**PROBLEM**
Count the lines in the entries below that contain the word "nightstand". Reply with the number alone.
-- Begin INFORMATION SHOWN --
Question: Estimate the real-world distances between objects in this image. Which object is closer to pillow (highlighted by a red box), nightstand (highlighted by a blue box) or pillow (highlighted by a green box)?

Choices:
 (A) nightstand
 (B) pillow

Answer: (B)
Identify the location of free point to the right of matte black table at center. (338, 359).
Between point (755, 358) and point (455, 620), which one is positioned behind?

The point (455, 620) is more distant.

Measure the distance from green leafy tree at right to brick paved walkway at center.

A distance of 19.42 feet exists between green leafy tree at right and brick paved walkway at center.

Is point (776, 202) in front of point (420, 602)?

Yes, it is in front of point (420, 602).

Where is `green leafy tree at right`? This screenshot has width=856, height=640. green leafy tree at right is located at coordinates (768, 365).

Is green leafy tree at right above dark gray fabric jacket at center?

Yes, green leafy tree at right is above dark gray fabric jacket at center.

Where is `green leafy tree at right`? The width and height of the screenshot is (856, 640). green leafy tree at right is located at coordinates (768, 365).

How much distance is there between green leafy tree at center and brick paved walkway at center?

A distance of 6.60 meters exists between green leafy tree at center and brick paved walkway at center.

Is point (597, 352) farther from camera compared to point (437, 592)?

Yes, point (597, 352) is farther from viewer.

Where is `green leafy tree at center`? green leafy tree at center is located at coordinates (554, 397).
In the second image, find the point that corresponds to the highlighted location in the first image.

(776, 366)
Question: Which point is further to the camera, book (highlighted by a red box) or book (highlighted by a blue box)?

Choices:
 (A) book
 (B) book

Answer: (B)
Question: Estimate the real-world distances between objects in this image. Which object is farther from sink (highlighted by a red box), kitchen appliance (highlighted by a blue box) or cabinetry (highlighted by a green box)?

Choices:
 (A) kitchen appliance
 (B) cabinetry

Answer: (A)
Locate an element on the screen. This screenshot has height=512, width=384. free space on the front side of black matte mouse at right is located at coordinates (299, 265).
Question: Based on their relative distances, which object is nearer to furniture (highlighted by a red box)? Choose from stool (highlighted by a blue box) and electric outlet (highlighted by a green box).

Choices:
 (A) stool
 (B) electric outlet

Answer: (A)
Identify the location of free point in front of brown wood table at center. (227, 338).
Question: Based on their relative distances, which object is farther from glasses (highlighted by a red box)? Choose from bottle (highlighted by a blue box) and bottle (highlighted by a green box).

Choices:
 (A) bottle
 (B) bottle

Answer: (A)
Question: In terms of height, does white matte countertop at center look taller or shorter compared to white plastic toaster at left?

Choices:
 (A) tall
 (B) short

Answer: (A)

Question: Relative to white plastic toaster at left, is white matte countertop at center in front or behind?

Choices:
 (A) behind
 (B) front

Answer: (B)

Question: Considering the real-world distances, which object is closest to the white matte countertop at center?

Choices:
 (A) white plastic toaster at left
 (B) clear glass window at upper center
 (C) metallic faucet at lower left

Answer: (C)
-- End INFORMATION SHOWN --
**EXPECTED ANSWER**
2